----- INFORMATION PROVIDED -----
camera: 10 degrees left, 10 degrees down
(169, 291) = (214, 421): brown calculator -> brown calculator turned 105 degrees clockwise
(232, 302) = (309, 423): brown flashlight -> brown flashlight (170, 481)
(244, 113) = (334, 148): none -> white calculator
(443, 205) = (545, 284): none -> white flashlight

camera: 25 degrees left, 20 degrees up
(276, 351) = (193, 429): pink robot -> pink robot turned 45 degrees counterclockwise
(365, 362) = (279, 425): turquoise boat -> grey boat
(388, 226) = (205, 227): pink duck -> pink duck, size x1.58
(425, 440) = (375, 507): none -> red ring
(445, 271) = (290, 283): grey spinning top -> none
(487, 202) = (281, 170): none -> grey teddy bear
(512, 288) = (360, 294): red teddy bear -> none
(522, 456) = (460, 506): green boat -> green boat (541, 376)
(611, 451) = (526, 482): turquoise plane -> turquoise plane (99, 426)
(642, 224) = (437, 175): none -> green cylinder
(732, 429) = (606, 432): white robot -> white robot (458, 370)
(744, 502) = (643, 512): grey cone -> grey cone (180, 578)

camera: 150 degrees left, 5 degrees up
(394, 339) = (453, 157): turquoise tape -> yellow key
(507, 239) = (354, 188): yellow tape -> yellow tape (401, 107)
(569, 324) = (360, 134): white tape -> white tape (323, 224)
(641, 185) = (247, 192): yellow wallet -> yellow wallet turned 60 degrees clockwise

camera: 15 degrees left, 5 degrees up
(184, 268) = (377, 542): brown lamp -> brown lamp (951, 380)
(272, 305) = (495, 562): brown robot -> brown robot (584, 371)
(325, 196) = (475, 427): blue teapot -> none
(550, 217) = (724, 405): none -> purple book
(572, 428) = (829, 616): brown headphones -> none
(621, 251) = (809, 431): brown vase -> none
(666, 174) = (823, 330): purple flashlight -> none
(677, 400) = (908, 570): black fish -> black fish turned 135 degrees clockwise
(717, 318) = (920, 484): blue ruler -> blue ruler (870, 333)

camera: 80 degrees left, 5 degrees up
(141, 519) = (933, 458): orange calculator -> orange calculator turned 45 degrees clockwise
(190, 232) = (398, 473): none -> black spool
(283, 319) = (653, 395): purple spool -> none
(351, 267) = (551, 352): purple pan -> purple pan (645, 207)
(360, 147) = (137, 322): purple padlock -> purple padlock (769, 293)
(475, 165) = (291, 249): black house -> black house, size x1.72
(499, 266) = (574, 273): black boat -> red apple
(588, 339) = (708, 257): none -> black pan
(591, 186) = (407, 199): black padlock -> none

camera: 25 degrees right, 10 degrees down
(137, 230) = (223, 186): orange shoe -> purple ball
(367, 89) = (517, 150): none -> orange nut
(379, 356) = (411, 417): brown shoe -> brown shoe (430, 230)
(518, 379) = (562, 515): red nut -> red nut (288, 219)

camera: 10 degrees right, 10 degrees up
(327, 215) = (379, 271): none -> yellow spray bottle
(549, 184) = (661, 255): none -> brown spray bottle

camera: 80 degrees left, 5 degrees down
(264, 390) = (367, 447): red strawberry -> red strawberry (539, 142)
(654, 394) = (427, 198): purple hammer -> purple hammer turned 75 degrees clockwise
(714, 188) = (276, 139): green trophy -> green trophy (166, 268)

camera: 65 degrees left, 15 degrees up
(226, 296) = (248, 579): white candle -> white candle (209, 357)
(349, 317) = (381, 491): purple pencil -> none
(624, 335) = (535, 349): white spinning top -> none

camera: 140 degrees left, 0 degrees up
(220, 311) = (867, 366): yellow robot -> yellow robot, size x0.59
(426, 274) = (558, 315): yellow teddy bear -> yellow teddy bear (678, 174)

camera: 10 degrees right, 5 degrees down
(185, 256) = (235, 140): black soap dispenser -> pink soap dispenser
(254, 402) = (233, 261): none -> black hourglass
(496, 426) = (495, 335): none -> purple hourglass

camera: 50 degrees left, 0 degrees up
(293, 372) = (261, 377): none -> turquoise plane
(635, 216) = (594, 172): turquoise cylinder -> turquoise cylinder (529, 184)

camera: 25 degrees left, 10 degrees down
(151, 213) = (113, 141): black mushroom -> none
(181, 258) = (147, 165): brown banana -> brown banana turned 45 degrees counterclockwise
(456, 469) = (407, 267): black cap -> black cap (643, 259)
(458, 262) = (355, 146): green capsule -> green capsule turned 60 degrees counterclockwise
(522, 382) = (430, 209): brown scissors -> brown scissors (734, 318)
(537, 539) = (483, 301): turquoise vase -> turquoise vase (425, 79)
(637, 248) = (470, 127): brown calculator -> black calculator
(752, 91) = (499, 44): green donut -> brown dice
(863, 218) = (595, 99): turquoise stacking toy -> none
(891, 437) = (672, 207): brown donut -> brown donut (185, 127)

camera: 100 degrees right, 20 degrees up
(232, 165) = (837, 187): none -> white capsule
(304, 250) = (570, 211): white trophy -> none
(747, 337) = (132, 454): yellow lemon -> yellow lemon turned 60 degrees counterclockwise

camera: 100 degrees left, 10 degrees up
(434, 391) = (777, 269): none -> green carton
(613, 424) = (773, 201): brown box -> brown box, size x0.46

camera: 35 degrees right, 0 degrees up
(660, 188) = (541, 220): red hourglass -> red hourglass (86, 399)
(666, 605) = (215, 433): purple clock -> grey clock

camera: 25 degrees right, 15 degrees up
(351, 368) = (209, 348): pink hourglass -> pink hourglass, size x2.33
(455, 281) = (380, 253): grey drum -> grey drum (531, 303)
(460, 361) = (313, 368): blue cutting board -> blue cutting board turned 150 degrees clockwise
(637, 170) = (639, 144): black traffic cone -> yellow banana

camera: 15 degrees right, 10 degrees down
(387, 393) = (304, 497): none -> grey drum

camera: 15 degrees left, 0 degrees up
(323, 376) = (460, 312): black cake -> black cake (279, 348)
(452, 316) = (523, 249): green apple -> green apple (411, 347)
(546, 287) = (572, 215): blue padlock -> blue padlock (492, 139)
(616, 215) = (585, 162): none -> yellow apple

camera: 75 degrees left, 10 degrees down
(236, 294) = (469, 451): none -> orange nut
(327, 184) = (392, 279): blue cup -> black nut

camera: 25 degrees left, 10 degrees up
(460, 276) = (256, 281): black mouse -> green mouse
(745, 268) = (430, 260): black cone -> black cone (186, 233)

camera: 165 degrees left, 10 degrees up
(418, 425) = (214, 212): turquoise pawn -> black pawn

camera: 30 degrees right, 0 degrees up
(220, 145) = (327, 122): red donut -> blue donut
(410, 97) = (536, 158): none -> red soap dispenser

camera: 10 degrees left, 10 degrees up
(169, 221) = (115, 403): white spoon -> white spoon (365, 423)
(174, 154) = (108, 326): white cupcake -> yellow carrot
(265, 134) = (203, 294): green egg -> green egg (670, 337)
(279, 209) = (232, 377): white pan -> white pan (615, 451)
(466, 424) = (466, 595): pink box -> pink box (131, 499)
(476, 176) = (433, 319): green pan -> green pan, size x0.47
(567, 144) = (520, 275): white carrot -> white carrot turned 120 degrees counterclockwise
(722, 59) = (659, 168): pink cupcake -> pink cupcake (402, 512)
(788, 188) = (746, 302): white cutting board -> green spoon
-----
- PROBLEM DETAILS -
The lines to reproduce run from the one containing "(466, 424) = (466, 595): pink" to the last line of the listing; print them exactly, including both ends.

- EXERCISE ANSWER -
(466, 424) = (466, 595): pink box -> pink box (131, 499)
(476, 176) = (433, 319): green pan -> green pan, size x0.47
(567, 144) = (520, 275): white carrot -> white carrot turned 120 degrees counterclockwise
(722, 59) = (659, 168): pink cupcake -> pink cupcake (402, 512)
(788, 188) = (746, 302): white cutting board -> green spoon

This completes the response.